Task instructions =>
Write out the records below exactly as they appear, skipping each picture.

Data shown =>

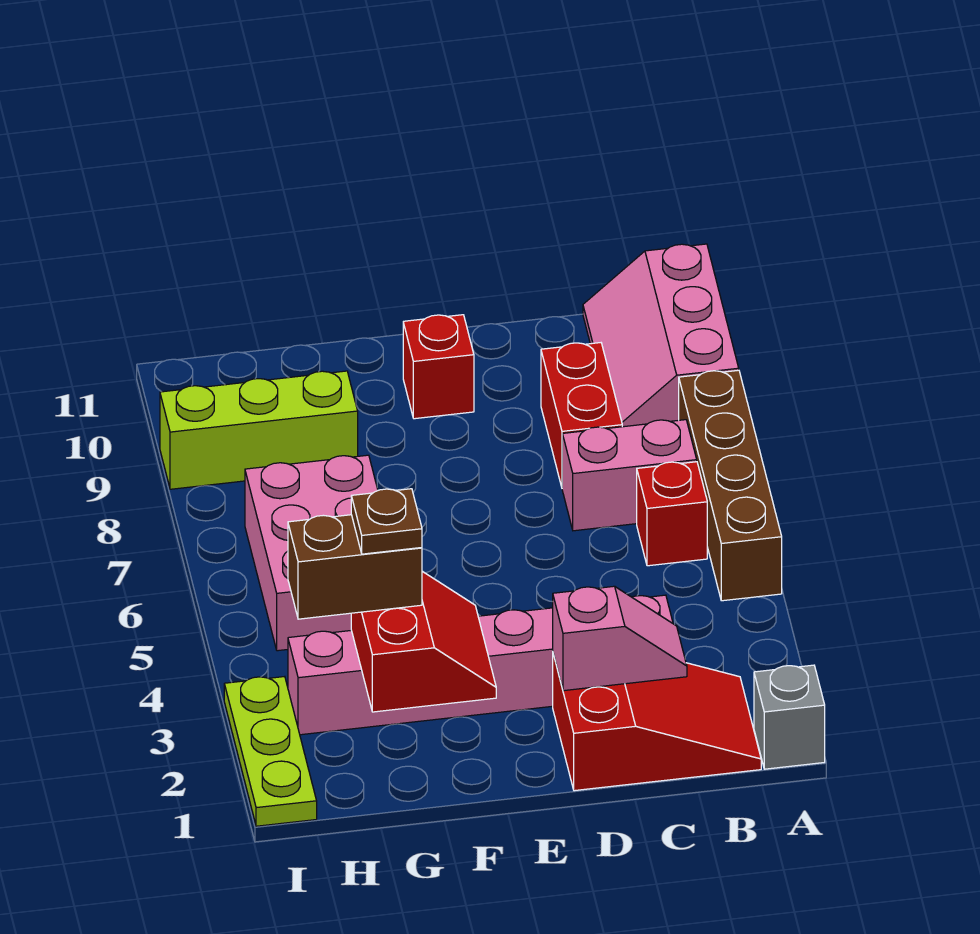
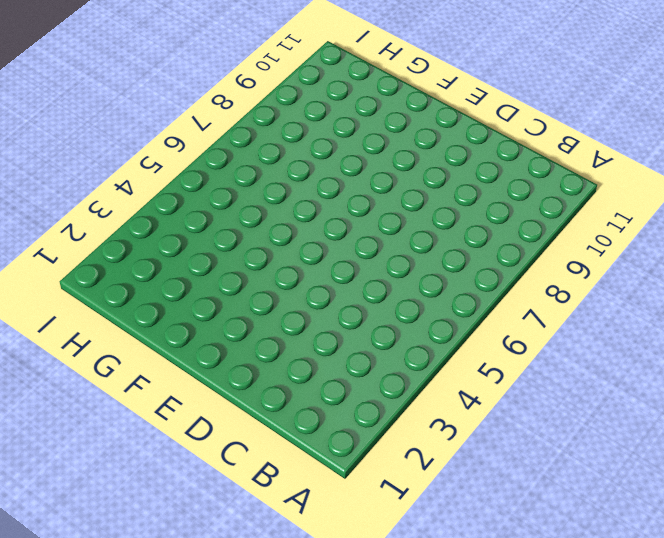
none -> grey 1x1 brick [754,665,825,769]
none -> brown 1x4 brick [679,370,782,601]
none -> pink 2x3 slope [583,244,739,427]

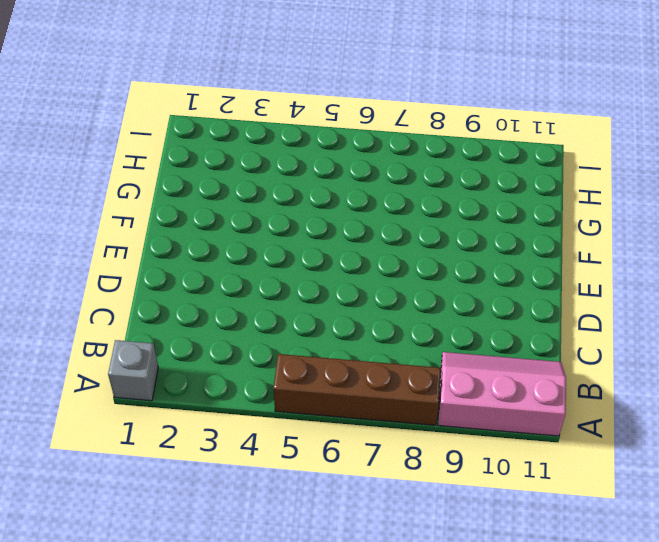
none -> red 2x3 slope [553,654,761,791]
none -> red 1x1 brick [637,462,707,566]
none -> pink 1x2 brick [562,420,697,531]

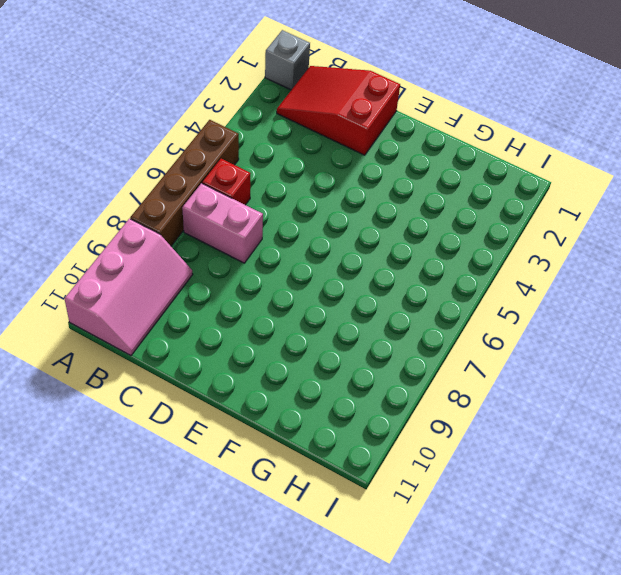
none -> pink 1x6 brick [288,595,673,735]
none -> red 1x2 brick [541,343,622,487]
none -> red 1x1 brick [403,315,474,419]

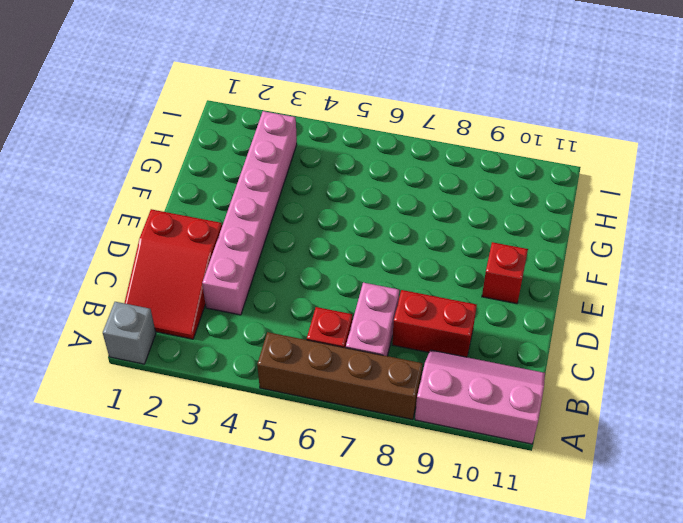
none -> pink 2x3 brick [245,455,378,651]
none -> lime 1x3 brick [160,371,358,489]
none -> lime 1x3 plate [224,677,317,826]

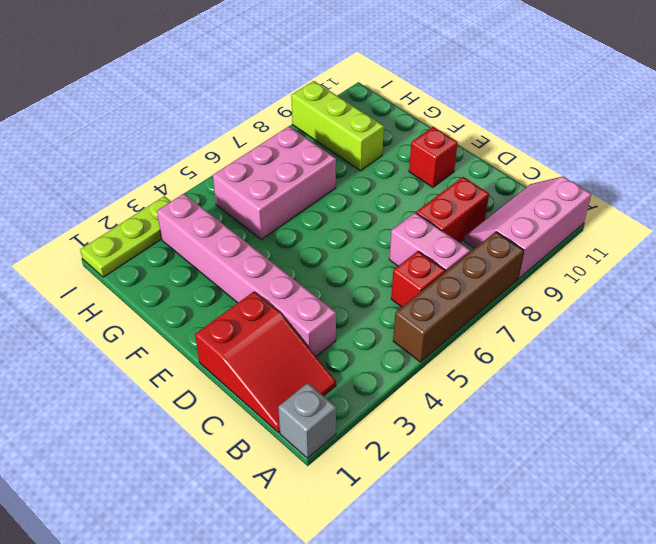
none -> pink 1x2 slope [553,586,687,691]
none -> red 2x2 slope [351,571,496,712]
none -> brown 1x2 brick [288,515,422,619]

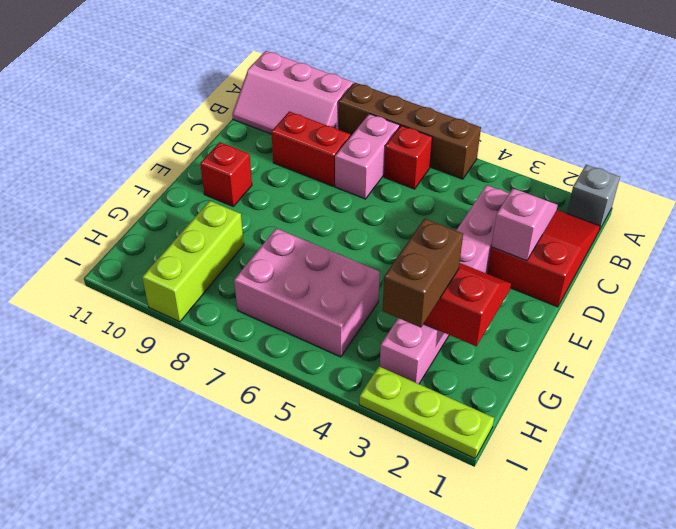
none -> brown 1x1 plate [351,489,422,554]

Completed exercise =>
none -> grey 1x1 brick [754,665,825,769]
none -> brown 1x4 brick [679,370,782,601]
none -> pink 2x3 slope [583,244,739,427]

none -> red 2x3 slope [553,654,761,791]
none -> red 1x1 brick [637,462,707,566]
none -> pink 1x2 brick [562,420,697,531]

none -> pink 1x6 brick [288,595,673,735]
none -> red 1x2 brick [541,343,622,487]
none -> red 1x1 brick [403,315,474,419]

none -> pink 2x3 brick [245,455,378,651]
none -> lime 1x3 brick [160,371,358,489]
none -> lime 1x3 plate [224,677,317,826]

none -> pink 1x2 slope [553,586,687,691]
none -> red 2x2 slope [351,571,496,712]
none -> brown 1x2 brick [288,515,422,619]

none -> brown 1x1 plate [351,489,422,554]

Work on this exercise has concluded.